■ Try it
The records below must be written out exactly, with every picture left behind.

= = = = = = =

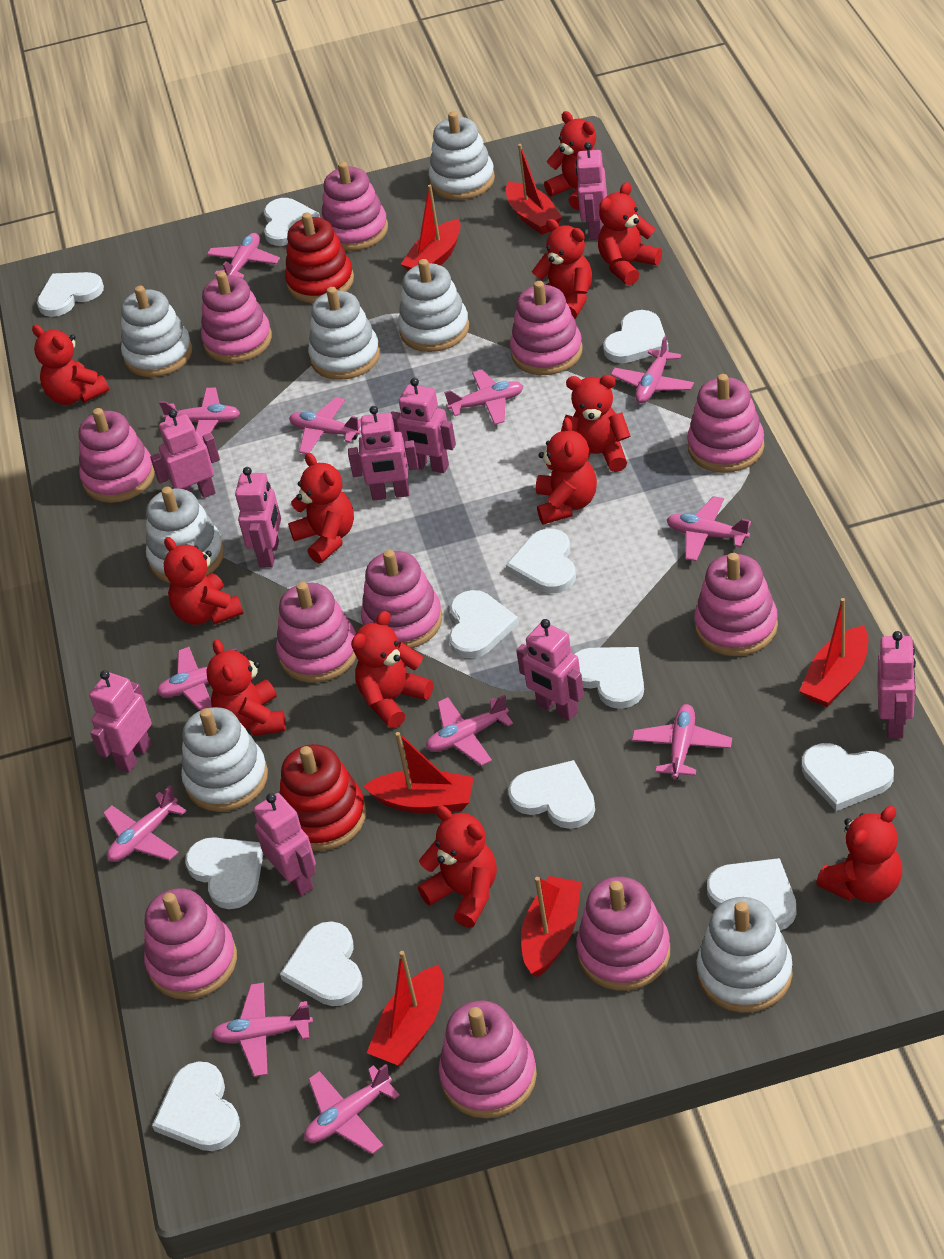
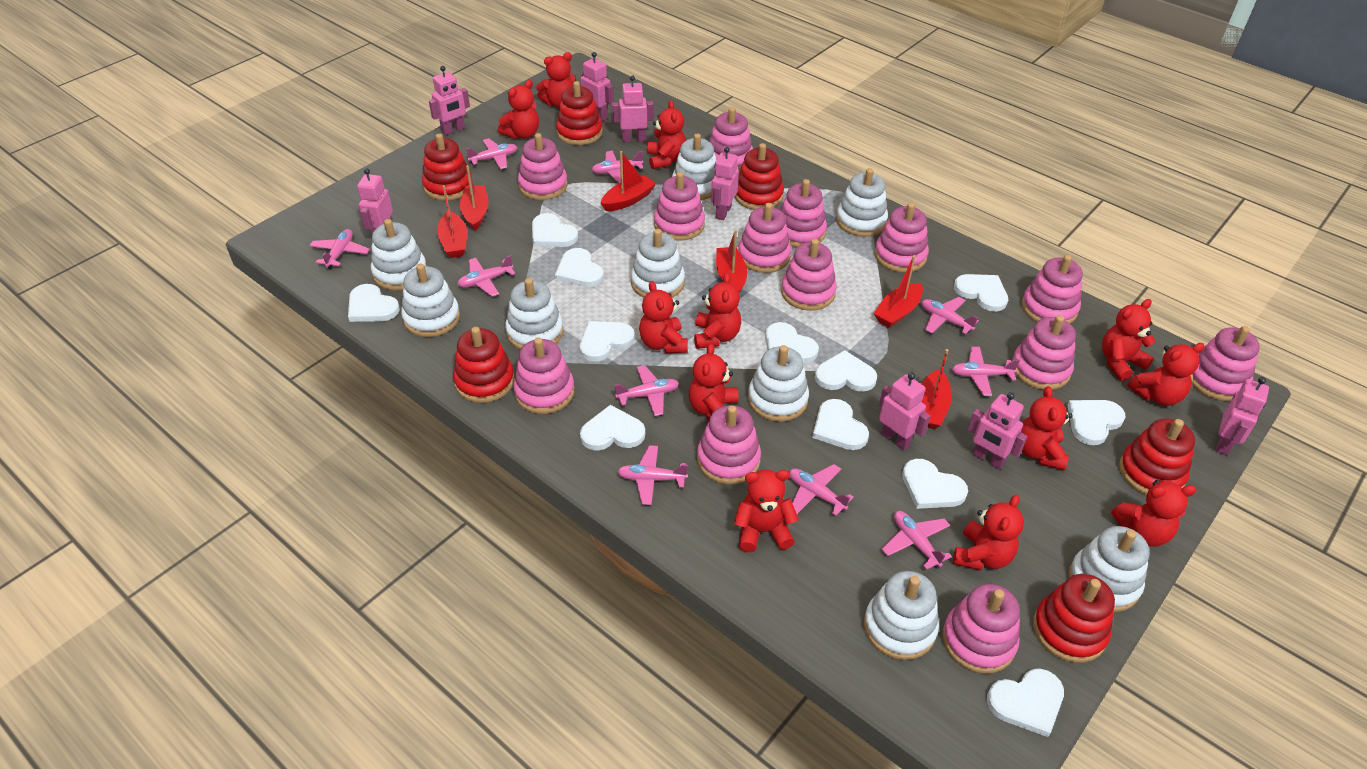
pink plane: 12 -> 10
pink robot: 9 -> 8
pink stacking toy: 11 -> 13
red stacking toy: 2 -> 6
white stacking toy: 7 -> 9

= = = = = = =

■ Solution to this exercise
pink plane: 12 -> 10
pink robot: 9 -> 8
pink stacking toy: 11 -> 13
red stacking toy: 2 -> 6
white stacking toy: 7 -> 9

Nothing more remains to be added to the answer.